PROBLEM DESCRIPTION
Retype all of the data. Every line must match exactly.

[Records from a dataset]

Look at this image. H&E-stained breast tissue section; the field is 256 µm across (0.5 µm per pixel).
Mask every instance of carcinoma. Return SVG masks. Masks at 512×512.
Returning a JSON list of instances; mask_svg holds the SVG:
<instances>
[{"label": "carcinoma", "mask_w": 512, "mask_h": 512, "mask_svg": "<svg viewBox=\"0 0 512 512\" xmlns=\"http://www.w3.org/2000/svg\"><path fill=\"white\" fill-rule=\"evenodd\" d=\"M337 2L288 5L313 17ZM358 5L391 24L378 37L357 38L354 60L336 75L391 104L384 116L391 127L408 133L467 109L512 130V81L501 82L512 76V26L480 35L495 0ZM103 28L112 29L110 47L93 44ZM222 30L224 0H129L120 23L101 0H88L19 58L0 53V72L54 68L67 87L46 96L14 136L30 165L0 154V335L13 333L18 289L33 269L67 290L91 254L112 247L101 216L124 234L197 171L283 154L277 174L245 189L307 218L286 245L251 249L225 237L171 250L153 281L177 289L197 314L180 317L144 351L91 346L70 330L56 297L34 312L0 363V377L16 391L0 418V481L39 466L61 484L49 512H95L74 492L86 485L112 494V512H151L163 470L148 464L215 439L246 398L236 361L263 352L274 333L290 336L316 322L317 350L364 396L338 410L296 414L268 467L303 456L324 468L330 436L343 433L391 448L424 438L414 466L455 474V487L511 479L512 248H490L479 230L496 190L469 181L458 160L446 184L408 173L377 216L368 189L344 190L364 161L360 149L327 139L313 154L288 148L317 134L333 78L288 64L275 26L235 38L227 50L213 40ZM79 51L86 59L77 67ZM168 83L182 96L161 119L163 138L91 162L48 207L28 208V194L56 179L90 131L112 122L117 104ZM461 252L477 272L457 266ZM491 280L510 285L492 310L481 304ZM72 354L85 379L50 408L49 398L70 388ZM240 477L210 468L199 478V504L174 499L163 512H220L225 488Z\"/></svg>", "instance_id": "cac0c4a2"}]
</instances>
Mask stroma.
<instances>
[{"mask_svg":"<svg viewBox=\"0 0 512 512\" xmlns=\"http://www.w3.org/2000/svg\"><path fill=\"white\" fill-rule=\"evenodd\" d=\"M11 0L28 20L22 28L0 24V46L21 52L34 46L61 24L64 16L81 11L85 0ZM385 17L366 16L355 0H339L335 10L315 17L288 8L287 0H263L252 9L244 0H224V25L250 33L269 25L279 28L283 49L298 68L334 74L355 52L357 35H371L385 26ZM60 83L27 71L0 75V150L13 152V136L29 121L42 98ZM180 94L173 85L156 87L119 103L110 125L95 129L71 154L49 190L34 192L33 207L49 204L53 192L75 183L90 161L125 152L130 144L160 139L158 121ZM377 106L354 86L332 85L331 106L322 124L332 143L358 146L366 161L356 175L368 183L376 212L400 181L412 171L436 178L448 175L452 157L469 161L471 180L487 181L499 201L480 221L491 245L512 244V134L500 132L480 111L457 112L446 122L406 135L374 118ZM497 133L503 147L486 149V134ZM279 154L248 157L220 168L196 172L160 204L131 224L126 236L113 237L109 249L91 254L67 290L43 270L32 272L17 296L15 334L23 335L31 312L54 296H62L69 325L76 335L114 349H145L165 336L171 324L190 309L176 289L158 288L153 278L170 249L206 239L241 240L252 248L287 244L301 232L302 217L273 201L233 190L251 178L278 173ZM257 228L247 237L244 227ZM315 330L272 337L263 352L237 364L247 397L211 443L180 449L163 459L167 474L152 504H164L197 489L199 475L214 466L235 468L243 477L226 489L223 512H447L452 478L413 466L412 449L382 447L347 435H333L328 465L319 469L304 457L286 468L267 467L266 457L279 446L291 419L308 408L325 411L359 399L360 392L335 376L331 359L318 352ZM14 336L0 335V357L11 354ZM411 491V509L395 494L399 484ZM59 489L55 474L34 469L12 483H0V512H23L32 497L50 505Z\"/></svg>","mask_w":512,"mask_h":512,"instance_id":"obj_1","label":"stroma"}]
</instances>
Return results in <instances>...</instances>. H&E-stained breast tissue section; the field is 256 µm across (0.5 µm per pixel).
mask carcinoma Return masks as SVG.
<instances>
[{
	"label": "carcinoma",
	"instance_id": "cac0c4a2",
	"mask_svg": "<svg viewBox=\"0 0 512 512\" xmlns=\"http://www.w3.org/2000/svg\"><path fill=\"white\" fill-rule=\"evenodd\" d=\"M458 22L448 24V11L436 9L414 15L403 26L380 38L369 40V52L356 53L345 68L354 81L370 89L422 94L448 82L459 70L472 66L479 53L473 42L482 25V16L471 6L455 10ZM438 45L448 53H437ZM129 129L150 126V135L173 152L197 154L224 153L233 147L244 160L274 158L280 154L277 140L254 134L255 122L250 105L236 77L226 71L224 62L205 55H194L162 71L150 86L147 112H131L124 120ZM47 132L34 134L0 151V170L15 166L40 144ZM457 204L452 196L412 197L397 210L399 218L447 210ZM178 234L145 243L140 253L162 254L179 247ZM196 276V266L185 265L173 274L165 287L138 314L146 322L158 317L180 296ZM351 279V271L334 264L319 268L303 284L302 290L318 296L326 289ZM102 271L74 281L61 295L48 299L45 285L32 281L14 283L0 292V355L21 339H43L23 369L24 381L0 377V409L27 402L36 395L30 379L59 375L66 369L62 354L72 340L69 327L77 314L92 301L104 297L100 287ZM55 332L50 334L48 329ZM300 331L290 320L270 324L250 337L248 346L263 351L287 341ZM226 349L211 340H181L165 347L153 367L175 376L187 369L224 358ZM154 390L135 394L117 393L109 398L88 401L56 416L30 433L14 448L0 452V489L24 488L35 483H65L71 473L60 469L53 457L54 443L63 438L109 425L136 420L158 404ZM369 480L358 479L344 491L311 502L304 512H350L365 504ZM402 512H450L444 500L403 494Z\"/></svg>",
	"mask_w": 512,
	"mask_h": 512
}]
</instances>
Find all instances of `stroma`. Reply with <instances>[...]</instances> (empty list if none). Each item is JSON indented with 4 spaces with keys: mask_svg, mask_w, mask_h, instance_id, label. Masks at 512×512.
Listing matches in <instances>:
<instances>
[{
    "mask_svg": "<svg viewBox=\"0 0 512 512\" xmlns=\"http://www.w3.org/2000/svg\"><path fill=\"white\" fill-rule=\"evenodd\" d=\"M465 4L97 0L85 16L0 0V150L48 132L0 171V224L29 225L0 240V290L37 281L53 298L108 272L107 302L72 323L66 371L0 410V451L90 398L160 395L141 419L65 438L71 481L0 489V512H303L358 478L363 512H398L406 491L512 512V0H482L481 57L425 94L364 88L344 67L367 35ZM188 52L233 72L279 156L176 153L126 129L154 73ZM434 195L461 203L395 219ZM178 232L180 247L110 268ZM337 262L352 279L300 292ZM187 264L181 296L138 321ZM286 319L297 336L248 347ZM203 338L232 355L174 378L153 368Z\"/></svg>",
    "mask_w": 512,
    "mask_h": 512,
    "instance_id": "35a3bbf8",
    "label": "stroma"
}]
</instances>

WRITTEN RESPONSE
Look at this image. H&E-stained breast tissue section; the field is 256 µm across (0.5 µm per pixel).
Mask every instance of carcinoma. Return SVG masks. Masks at 512×512.
Returning a JSON list of instances; mask_svg holds the SVG:
<instances>
[{"label": "carcinoma", "mask_w": 512, "mask_h": 512, "mask_svg": "<svg viewBox=\"0 0 512 512\" xmlns=\"http://www.w3.org/2000/svg\"><path fill=\"white\" fill-rule=\"evenodd\" d=\"M337 2L288 5L313 17ZM358 5L391 24L378 37L357 38L354 60L336 75L391 104L384 116L391 127L408 133L467 109L512 130V81L501 82L512 76V26L480 35L495 0ZM103 28L112 29L110 47L93 44ZM222 30L224 0H129L120 23L101 0H88L19 58L0 53V72L54 68L67 87L46 96L14 136L30 165L0 154V335L13 333L18 289L33 269L67 290L91 254L112 247L101 216L124 234L197 171L283 154L277 174L245 189L307 218L286 245L251 249L225 237L171 250L153 281L177 289L197 314L180 317L144 351L91 346L70 330L56 297L34 312L0 363V377L16 391L0 418V481L39 466L61 484L49 512H95L74 492L86 485L112 494V512H151L163 470L148 464L215 439L246 398L236 361L263 352L274 333L290 336L316 322L317 350L364 396L338 410L296 414L268 467L303 456L324 468L330 436L343 433L391 448L424 438L414 466L455 474V487L511 479L512 248H490L479 230L496 190L469 181L458 160L446 184L408 173L377 216L368 189L344 190L364 161L360 149L327 139L313 154L288 148L317 134L333 78L288 64L275 26L235 38L227 50L213 40ZM79 51L86 59L77 67ZM168 83L182 96L161 119L163 138L91 162L48 207L28 208V194L56 179L90 131L112 122L117 104ZM461 252L477 272L457 266ZM491 280L510 285L492 310L481 304ZM72 354L85 379L50 408L49 398L70 388ZM240 477L210 468L199 478V504L174 499L163 512H220L225 488Z\"/></svg>", "instance_id": "cac0c4a2"}]
</instances>
Mask stroma.
<instances>
[{"mask_svg":"<svg viewBox=\"0 0 512 512\" xmlns=\"http://www.w3.org/2000/svg\"><path fill=\"white\" fill-rule=\"evenodd\" d=\"M11 0L28 20L22 28L0 24V46L21 52L34 46L61 24L64 16L81 11L85 0ZM385 17L366 16L355 0H339L335 10L315 17L288 8L287 0H263L252 9L244 0H224V25L250 33L269 25L279 28L283 49L298 68L334 74L355 52L357 35H371L385 26ZM60 83L27 71L0 75V150L13 152V136L29 121L42 98ZM180 94L173 85L156 87L119 103L110 125L95 129L71 154L49 190L34 192L33 207L49 204L53 192L75 183L90 161L125 152L130 144L160 139L158 121ZM377 106L354 86L332 85L331 106L322 124L332 143L358 146L366 161L356 175L368 183L376 212L400 181L412 171L436 178L448 175L452 157L469 161L471 180L487 181L499 201L480 221L491 245L512 244V134L500 132L480 111L457 112L446 122L406 135L374 118ZM497 133L503 147L486 149V134ZM279 154L248 157L220 168L196 172L160 204L131 224L126 236L113 237L109 249L91 254L67 290L43 270L32 272L17 296L15 334L23 335L31 312L54 296H62L69 325L76 335L114 349H145L165 336L171 324L190 309L176 289L158 288L153 278L170 249L206 239L241 240L252 248L287 244L301 232L302 217L273 201L233 190L251 178L278 173ZM257 228L247 237L244 227ZM315 330L272 337L263 352L237 364L247 397L211 443L180 449L163 459L167 474L152 504H164L197 489L199 475L214 466L235 468L243 477L226 489L223 512H447L452 478L413 466L412 449L382 447L347 435H333L328 465L319 469L304 457L286 468L267 467L266 457L279 446L291 419L308 408L325 411L359 399L360 392L335 376L331 359L318 352ZM14 336L0 335V357L11 354ZM411 491V509L395 494L399 484ZM59 489L55 474L34 469L12 483H0V512H23L32 497L50 505Z\"/></svg>","mask_w":512,"mask_h":512,"instance_id":"obj_1","label":"stroma"}]
</instances>
Return results in <instances>...</instances>. H&E-stained breast tissue section; the field is 256 µm across (0.5 µm per pixel).
mask carcinoma Return masks as SVG.
<instances>
[{
	"label": "carcinoma",
	"instance_id": "cac0c4a2",
	"mask_svg": "<svg viewBox=\"0 0 512 512\" xmlns=\"http://www.w3.org/2000/svg\"><path fill=\"white\" fill-rule=\"evenodd\" d=\"M458 22L448 24V11L436 9L414 15L403 26L380 38L369 40V52L356 53L345 68L354 81L370 89L422 94L448 82L459 70L472 66L479 53L473 42L482 25V16L471 6L455 10ZM438 45L448 53H437ZM129 129L150 126V135L173 152L197 154L224 153L233 147L244 160L274 158L280 154L277 140L254 134L255 122L250 105L236 77L226 71L224 62L205 55H194L162 71L150 86L147 112H131L124 120ZM47 132L34 134L0 151V170L15 166L40 144ZM457 204L452 196L412 197L397 210L399 218L447 210ZM178 234L145 243L140 253L162 254L179 247ZM196 276V266L185 265L173 274L165 287L138 314L146 322L158 317L180 296ZM351 279V271L334 264L319 268L303 284L302 290L318 296L326 289ZM102 271L74 281L61 295L48 299L45 285L32 281L14 283L0 292V355L21 339H43L23 369L24 381L0 377V409L27 402L36 395L30 379L59 375L66 369L62 354L72 340L69 327L77 314L92 301L104 297L100 287ZM55 332L50 334L48 329ZM300 331L290 320L270 324L250 337L248 346L263 351L287 341ZM226 349L211 340H181L165 347L153 367L175 376L187 369L224 358ZM154 390L135 394L117 393L109 398L88 401L56 416L30 433L14 448L0 452V489L24 488L35 483H65L71 473L60 469L53 457L54 443L63 438L109 425L136 420L158 404ZM369 480L358 479L344 491L311 502L304 512H350L365 504ZM402 512H450L444 500L403 494Z\"/></svg>",
	"mask_w": 512,
	"mask_h": 512
}]
</instances>
Find all instances of `stroma`. Reply with <instances>[...]</instances> (empty list if none). Each item is JSON indented with 4 spaces with keys: mask_svg, mask_w, mask_h, instance_id, label. Masks at 512×512.
Listing matches in <instances>:
<instances>
[{
    "mask_svg": "<svg viewBox=\"0 0 512 512\" xmlns=\"http://www.w3.org/2000/svg\"><path fill=\"white\" fill-rule=\"evenodd\" d=\"M465 4L97 0L85 16L0 0V150L48 132L0 171V224L29 225L0 240V290L37 281L53 298L108 272L107 302L72 323L66 371L0 410V451L90 398L160 395L141 419L65 438L71 481L0 489V512H303L358 478L363 512H398L406 491L512 512V0H482L481 57L425 94L364 88L344 67L367 35ZM188 52L233 72L279 156L176 153L126 129L154 73ZM434 195L461 203L395 219ZM178 232L180 247L110 268ZM337 262L352 279L300 292ZM187 264L181 296L138 321ZM286 319L297 336L248 347ZM203 338L232 355L174 378L153 368Z\"/></svg>",
    "mask_w": 512,
    "mask_h": 512,
    "instance_id": "35a3bbf8",
    "label": "stroma"
}]
</instances>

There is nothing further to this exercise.